#### Stored data entries
──────────

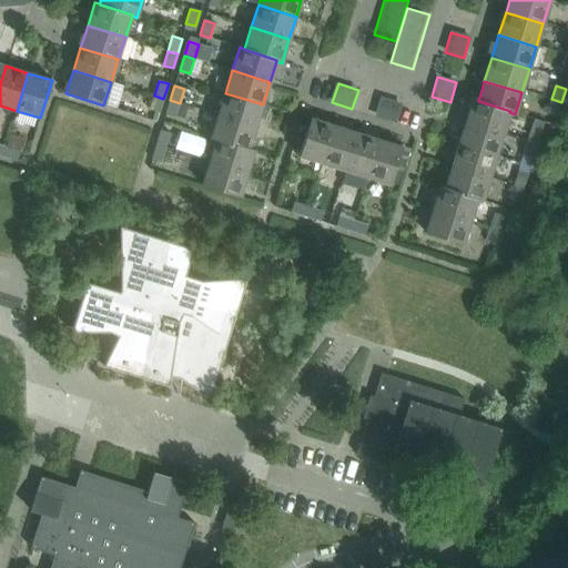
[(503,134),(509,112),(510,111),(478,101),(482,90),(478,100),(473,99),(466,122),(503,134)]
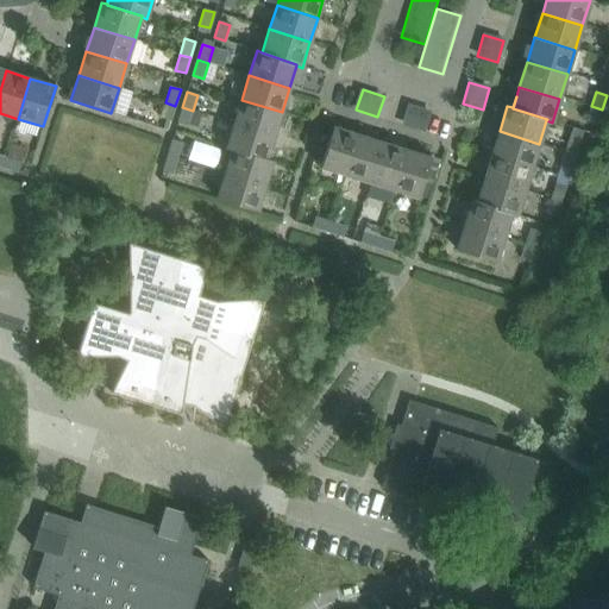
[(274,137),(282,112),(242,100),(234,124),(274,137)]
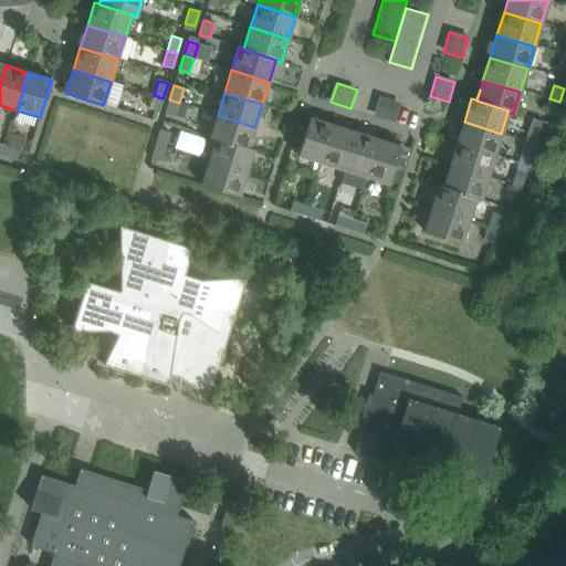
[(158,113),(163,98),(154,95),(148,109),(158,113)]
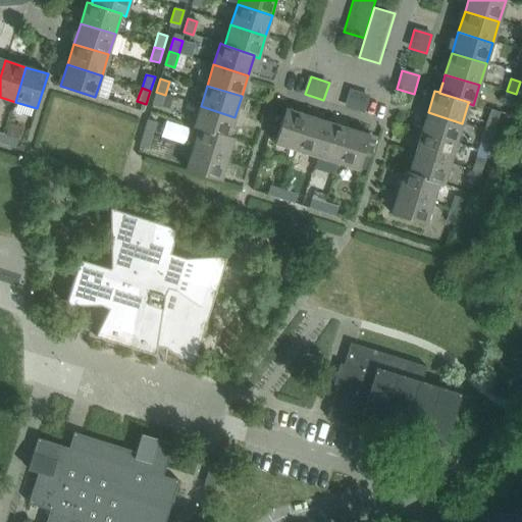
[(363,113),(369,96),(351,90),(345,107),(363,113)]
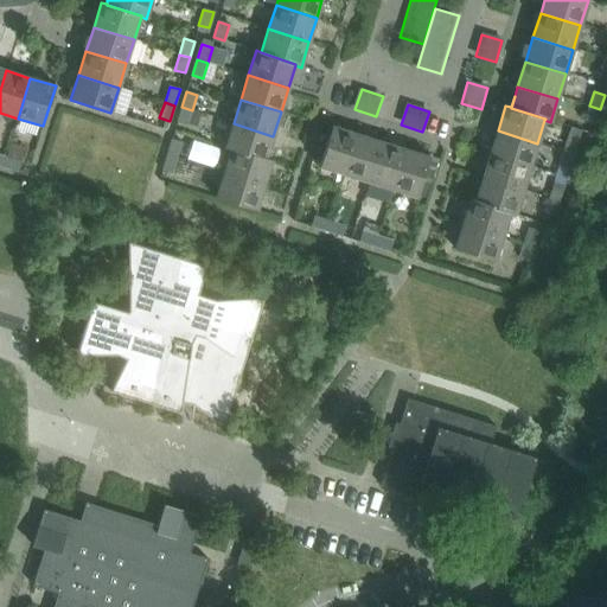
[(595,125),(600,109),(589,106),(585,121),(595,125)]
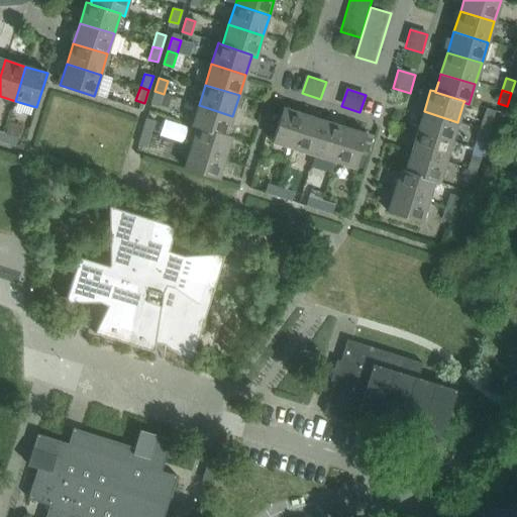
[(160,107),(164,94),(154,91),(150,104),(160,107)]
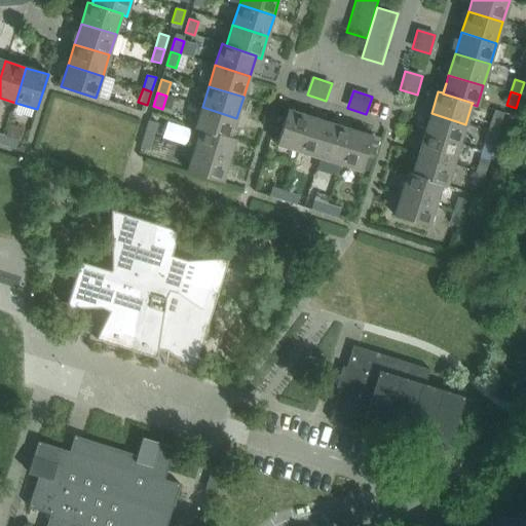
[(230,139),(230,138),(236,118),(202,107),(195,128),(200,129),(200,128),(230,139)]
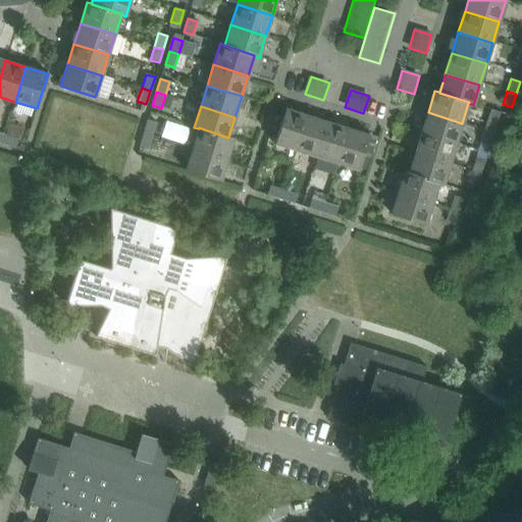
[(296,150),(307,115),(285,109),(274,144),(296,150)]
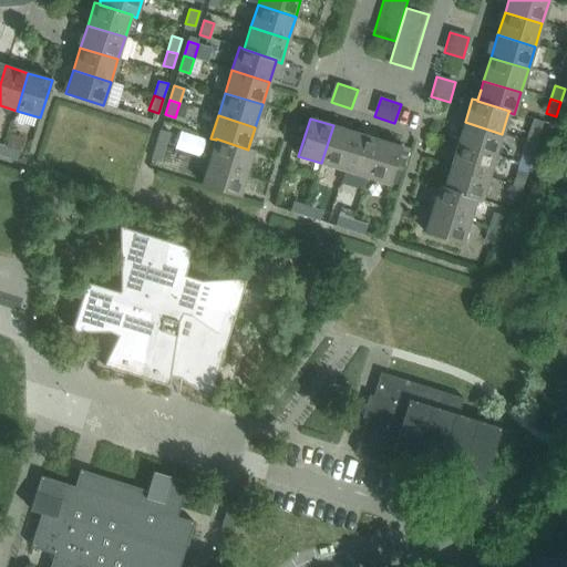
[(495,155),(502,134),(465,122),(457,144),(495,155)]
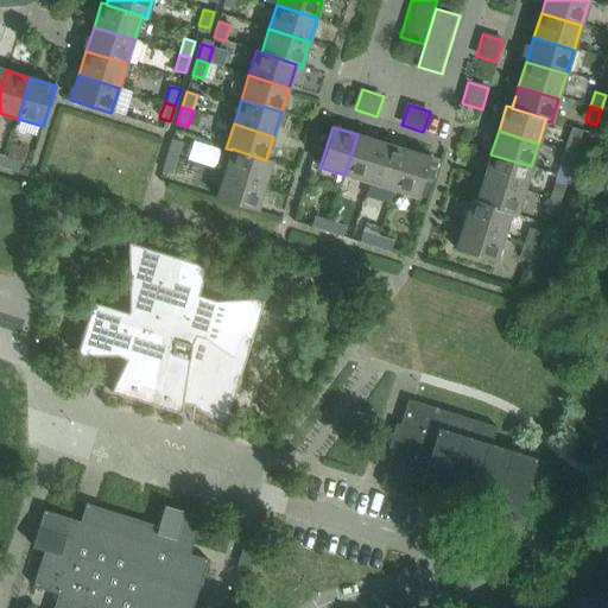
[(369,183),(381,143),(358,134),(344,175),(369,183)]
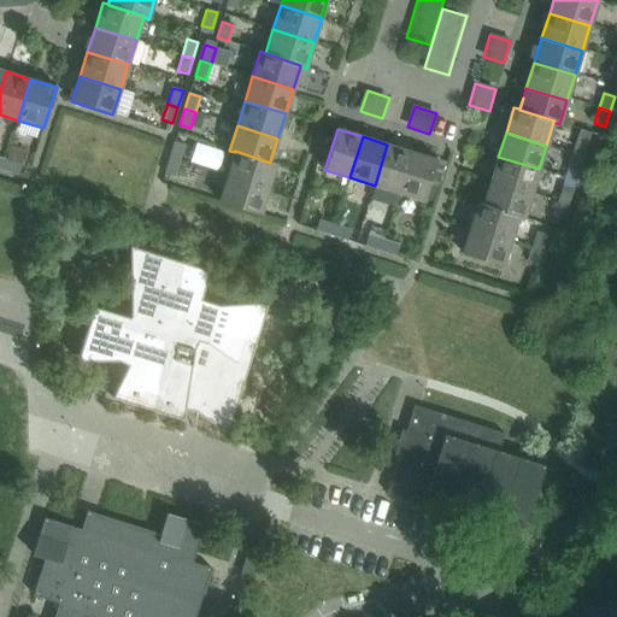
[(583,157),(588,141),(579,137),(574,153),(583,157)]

──────────

#### PROMPT
Omit all pictures, and repeat exactly the lines from the line containing "[(495,155),(502,134),(465,122),(457,144),(495,155)]" through the end of the data.

#### ANSWER FOR THE TASK
[(495,155),(502,134),(465,122),(457,144),(495,155)]
[(369,183),(381,143),(358,134),(344,175),(369,183)]
[(583,157),(588,141),(579,137),(574,153),(583,157)]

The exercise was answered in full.